## [Task]
Lines from the line with "U4: TC118S -> L9110S" to the line with "C1: 220nF (+5V, GND) -> 1uF (+5V, GND)" in the entries below, and only those, must be output exactly, with both ends included.
[Extracted records — start]
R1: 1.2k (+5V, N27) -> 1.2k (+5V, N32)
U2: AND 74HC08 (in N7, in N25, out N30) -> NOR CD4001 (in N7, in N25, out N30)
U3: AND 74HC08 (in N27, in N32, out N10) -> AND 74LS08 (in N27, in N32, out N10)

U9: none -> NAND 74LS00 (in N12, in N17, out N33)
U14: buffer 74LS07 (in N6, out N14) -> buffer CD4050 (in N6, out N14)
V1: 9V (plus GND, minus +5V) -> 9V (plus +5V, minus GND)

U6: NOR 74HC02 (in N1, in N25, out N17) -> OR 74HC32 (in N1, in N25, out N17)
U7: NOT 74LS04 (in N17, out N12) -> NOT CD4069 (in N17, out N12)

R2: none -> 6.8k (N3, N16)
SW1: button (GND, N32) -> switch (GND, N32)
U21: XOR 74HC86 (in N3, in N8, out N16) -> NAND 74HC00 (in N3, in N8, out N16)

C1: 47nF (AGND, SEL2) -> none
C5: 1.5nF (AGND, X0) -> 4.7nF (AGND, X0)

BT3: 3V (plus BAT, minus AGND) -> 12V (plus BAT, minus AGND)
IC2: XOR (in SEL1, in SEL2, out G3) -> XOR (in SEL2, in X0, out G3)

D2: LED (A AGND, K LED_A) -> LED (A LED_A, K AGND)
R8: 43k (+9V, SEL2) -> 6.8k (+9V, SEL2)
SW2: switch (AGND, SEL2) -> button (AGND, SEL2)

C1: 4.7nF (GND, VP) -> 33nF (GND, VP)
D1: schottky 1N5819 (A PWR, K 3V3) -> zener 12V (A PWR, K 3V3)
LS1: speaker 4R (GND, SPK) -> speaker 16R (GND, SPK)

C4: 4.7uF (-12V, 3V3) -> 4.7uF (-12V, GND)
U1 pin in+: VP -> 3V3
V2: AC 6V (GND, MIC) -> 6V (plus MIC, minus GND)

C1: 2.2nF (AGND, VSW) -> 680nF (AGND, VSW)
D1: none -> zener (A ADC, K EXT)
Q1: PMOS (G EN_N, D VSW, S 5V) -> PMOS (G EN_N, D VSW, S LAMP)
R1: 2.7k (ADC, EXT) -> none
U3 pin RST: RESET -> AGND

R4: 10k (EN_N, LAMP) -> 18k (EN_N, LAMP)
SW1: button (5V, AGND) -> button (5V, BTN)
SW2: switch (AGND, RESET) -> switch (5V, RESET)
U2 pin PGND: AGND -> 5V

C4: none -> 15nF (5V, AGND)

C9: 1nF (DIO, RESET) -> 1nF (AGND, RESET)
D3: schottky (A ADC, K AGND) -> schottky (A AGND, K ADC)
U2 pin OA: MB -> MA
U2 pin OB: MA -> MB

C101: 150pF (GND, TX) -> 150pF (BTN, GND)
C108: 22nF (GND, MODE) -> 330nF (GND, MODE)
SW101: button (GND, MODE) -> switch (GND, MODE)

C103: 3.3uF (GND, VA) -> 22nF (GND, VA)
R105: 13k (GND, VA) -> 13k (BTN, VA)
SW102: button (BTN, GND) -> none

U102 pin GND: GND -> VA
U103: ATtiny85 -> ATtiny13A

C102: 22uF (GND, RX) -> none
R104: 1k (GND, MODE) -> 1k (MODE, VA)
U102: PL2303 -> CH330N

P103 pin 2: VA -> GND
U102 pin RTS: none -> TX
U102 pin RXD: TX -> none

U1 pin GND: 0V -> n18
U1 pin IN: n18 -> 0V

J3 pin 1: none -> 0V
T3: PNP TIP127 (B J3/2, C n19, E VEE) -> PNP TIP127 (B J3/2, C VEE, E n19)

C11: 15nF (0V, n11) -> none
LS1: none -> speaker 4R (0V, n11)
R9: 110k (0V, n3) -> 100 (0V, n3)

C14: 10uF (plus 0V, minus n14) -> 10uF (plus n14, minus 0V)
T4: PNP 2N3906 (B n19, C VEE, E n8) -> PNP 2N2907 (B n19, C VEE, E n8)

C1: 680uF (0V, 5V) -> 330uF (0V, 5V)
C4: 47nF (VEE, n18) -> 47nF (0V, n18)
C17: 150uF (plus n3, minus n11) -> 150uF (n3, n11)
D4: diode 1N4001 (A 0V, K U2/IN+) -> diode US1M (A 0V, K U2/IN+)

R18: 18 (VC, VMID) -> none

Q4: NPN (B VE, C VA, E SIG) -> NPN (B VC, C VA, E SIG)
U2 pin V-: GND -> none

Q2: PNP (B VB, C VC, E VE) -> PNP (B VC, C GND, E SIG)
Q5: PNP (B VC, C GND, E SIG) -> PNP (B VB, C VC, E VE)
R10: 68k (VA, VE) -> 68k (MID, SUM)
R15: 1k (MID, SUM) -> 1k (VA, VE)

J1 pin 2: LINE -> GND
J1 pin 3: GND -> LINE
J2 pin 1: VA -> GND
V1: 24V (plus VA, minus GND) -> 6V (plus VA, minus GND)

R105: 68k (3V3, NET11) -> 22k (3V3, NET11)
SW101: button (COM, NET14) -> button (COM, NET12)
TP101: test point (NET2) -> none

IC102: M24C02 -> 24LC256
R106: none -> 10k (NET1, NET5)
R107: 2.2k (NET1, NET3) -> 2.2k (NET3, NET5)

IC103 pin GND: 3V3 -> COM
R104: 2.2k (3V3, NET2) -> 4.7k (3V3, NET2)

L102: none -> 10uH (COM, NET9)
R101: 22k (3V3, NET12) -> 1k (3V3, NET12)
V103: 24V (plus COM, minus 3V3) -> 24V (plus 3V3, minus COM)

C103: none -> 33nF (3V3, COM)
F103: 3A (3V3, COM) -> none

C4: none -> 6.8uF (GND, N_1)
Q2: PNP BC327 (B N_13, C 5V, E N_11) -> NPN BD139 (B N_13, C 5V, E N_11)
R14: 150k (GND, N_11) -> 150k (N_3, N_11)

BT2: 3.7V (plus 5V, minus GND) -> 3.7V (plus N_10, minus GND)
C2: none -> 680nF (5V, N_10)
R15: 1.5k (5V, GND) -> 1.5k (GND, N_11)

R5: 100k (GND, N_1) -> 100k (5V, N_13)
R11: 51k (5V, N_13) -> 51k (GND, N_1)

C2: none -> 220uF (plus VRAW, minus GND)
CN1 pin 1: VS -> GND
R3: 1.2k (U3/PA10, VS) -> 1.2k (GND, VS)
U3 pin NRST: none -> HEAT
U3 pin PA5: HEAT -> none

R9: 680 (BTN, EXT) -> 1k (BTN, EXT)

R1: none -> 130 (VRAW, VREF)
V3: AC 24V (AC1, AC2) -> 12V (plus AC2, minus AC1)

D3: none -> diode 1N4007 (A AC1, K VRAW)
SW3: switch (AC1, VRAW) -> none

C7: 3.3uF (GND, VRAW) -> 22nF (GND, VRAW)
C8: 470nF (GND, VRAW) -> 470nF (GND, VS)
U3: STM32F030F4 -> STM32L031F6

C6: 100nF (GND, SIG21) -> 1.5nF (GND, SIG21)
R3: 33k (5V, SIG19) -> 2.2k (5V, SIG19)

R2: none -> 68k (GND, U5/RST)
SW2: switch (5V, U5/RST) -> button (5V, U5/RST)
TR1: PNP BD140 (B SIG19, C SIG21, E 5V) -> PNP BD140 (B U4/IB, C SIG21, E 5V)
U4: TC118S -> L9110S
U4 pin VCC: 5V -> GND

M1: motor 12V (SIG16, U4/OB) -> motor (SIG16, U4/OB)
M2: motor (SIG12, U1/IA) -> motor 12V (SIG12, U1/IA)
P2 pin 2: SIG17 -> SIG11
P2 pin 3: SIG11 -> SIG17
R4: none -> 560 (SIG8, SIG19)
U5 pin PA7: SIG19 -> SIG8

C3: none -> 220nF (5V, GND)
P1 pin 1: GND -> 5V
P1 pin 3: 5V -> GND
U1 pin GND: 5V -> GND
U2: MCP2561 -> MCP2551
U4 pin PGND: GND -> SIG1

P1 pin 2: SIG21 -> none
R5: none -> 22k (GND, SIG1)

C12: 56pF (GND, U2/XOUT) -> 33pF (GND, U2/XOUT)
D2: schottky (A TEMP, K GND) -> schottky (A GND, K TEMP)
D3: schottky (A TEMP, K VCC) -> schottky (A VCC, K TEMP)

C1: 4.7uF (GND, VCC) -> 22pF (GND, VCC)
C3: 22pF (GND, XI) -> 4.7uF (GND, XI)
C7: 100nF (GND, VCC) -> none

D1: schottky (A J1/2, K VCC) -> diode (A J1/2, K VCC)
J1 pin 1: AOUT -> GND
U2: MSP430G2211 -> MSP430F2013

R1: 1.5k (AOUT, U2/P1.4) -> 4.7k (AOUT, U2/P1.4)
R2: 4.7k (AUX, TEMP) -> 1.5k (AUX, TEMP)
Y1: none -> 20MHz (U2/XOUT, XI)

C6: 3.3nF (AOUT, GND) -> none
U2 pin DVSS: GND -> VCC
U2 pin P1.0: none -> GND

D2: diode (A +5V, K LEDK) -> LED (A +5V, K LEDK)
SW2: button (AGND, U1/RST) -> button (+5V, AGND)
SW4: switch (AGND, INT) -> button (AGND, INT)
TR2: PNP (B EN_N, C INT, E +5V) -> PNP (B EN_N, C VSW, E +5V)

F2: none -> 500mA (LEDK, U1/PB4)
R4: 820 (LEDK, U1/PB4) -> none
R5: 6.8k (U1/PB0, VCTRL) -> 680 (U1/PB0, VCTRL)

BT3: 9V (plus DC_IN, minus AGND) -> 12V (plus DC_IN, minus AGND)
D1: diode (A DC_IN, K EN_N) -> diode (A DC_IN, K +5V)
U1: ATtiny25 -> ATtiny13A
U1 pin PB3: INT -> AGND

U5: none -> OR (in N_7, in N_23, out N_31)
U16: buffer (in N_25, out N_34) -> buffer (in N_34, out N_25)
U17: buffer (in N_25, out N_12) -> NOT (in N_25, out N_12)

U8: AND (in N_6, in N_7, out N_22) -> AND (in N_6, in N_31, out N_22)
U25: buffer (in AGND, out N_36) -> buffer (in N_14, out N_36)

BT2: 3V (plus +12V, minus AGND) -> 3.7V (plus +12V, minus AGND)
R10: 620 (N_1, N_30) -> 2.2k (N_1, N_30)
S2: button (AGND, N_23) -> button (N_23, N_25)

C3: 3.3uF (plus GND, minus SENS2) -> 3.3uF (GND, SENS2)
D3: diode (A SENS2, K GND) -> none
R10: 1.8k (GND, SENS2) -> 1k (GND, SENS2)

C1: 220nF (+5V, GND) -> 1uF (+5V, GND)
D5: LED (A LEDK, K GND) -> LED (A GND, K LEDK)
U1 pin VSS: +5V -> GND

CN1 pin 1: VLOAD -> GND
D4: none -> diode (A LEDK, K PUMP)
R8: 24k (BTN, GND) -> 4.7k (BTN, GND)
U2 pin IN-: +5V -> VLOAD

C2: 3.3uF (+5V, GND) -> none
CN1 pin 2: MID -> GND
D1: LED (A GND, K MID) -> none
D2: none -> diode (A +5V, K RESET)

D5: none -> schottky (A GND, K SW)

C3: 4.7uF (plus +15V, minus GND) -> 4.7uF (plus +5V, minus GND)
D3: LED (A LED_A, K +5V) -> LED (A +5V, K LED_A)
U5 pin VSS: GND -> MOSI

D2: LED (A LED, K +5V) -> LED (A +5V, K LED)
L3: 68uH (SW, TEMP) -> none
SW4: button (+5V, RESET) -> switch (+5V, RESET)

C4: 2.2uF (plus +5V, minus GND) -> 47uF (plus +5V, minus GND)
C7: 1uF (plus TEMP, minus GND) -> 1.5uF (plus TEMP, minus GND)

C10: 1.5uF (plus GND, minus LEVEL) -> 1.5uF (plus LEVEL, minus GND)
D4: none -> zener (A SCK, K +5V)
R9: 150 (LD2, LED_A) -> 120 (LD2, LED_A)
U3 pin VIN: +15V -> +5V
[Extracted records — finish]
## [Task answer]
U4: TC118S -> L9110S
U4 pin VCC: 5V -> GND

M1: motor 12V (SIG16, U4/OB) -> motor (SIG16, U4/OB)
M2: motor (SIG12, U1/IA) -> motor 12V (SIG12, U1/IA)
P2 pin 2: SIG17 -> SIG11
P2 pin 3: SIG11 -> SIG17
R4: none -> 560 (SIG8, SIG19)
U5 pin PA7: SIG19 -> SIG8

C3: none -> 220nF (5V, GND)
P1 pin 1: GND -> 5V
P1 pin 3: 5V -> GND
U1 pin GND: 5V -> GND
U2: MCP2561 -> MCP2551
U4 pin PGND: GND -> SIG1

P1 pin 2: SIG21 -> none
R5: none -> 22k (GND, SIG1)

C12: 56pF (GND, U2/XOUT) -> 33pF (GND, U2/XOUT)
D2: schottky (A TEMP, K GND) -> schottky (A GND, K TEMP)
D3: schottky (A TEMP, K VCC) -> schottky (A VCC, K TEMP)

C1: 4.7uF (GND, VCC) -> 22pF (GND, VCC)
C3: 22pF (GND, XI) -> 4.7uF (GND, XI)
C7: 100nF (GND, VCC) -> none

D1: schottky (A J1/2, K VCC) -> diode (A J1/2, K VCC)
J1 pin 1: AOUT -> GND
U2: MSP430G2211 -> MSP430F2013

R1: 1.5k (AOUT, U2/P1.4) -> 4.7k (AOUT, U2/P1.4)
R2: 4.7k (AUX, TEMP) -> 1.5k (AUX, TEMP)
Y1: none -> 20MHz (U2/XOUT, XI)

C6: 3.3nF (AOUT, GND) -> none
U2 pin DVSS: GND -> VCC
U2 pin P1.0: none -> GND

D2: diode (A +5V, K LEDK) -> LED (A +5V, K LEDK)
SW2: button (AGND, U1/RST) -> button (+5V, AGND)
SW4: switch (AGND, INT) -> button (AGND, INT)
TR2: PNP (B EN_N, C INT, E +5V) -> PNP (B EN_N, C VSW, E +5V)

F2: none -> 500mA (LEDK, U1/PB4)
R4: 820 (LEDK, U1/PB4) -> none
R5: 6.8k (U1/PB0, VCTRL) -> 680 (U1/PB0, VCTRL)

BT3: 9V (plus DC_IN, minus AGND) -> 12V (plus DC_IN, minus AGND)
D1: diode (A DC_IN, K EN_N) -> diode (A DC_IN, K +5V)
U1: ATtiny25 -> ATtiny13A
U1 pin PB3: INT -> AGND

U5: none -> OR (in N_7, in N_23, out N_31)
U16: buffer (in N_25, out N_34) -> buffer (in N_34, out N_25)
U17: buffer (in N_25, out N_12) -> NOT (in N_25, out N_12)

U8: AND (in N_6, in N_7, out N_22) -> AND (in N_6, in N_31, out N_22)
U25: buffer (in AGND, out N_36) -> buffer (in N_14, out N_36)

BT2: 3V (plus +12V, minus AGND) -> 3.7V (plus +12V, minus AGND)
R10: 620 (N_1, N_30) -> 2.2k (N_1, N_30)
S2: button (AGND, N_23) -> button (N_23, N_25)

C3: 3.3uF (plus GND, minus SENS2) -> 3.3uF (GND, SENS2)
D3: diode (A SENS2, K GND) -> none
R10: 1.8k (GND, SENS2) -> 1k (GND, SENS2)

C1: 220nF (+5V, GND) -> 1uF (+5V, GND)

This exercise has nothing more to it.